- _EXERCISE DESCRIPTION_:
Count the lines in the listing below that contain the string "lamp", treating uppercase and lowercase as different, and reply with only the number.

- _EXTRACTED MATERIAL_:

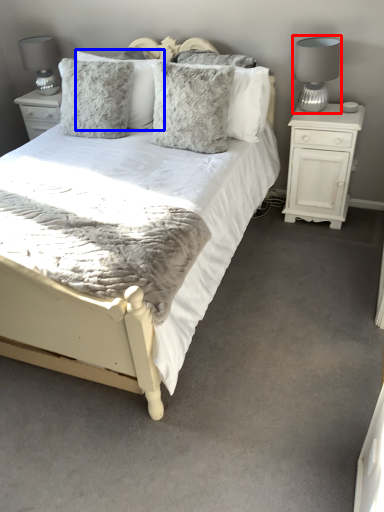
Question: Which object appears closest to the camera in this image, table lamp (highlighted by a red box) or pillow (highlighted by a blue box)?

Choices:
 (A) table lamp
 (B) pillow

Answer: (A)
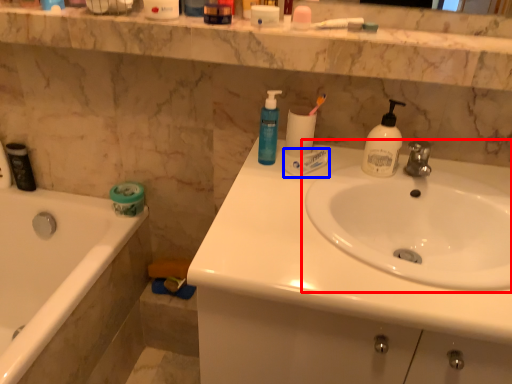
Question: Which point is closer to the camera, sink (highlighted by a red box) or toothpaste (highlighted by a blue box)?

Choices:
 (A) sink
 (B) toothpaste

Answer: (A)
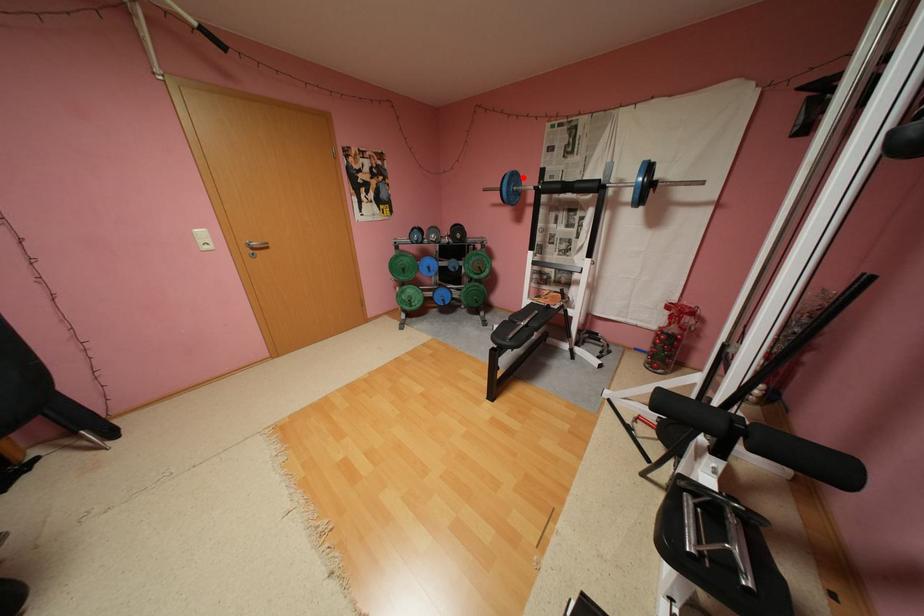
...
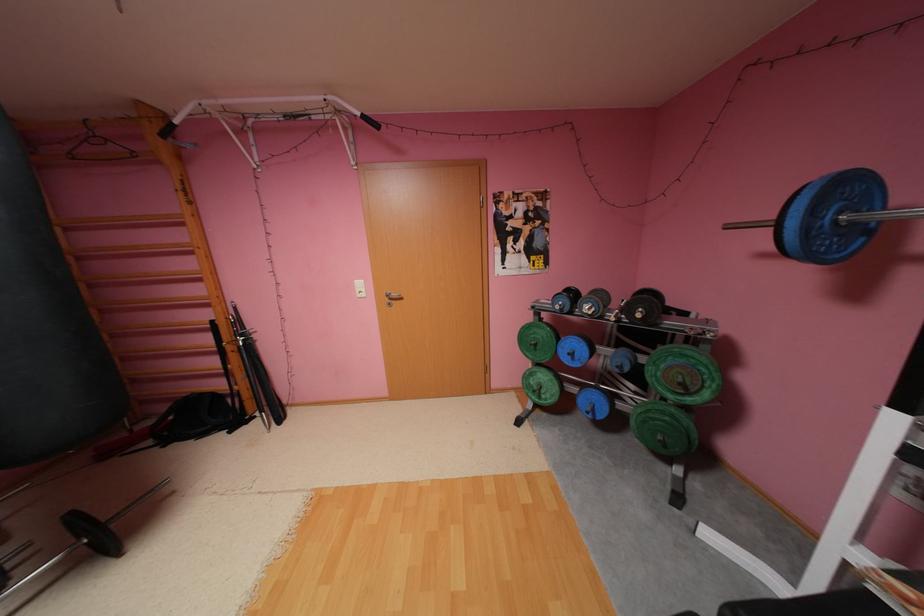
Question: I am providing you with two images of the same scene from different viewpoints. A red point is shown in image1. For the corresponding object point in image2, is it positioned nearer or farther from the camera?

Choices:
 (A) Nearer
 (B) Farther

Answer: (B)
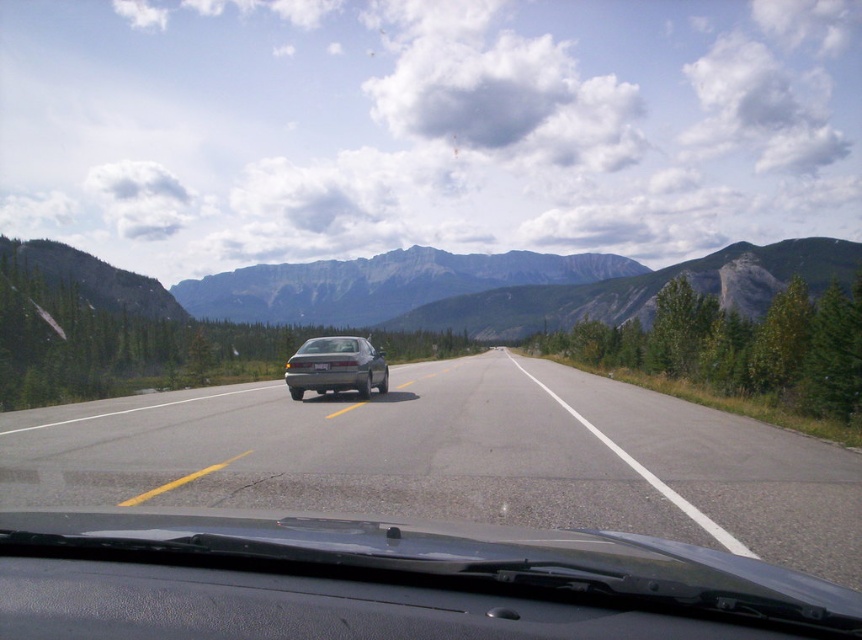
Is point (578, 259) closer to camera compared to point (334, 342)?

- _ANSWER TO THIS EXERCISE_:
2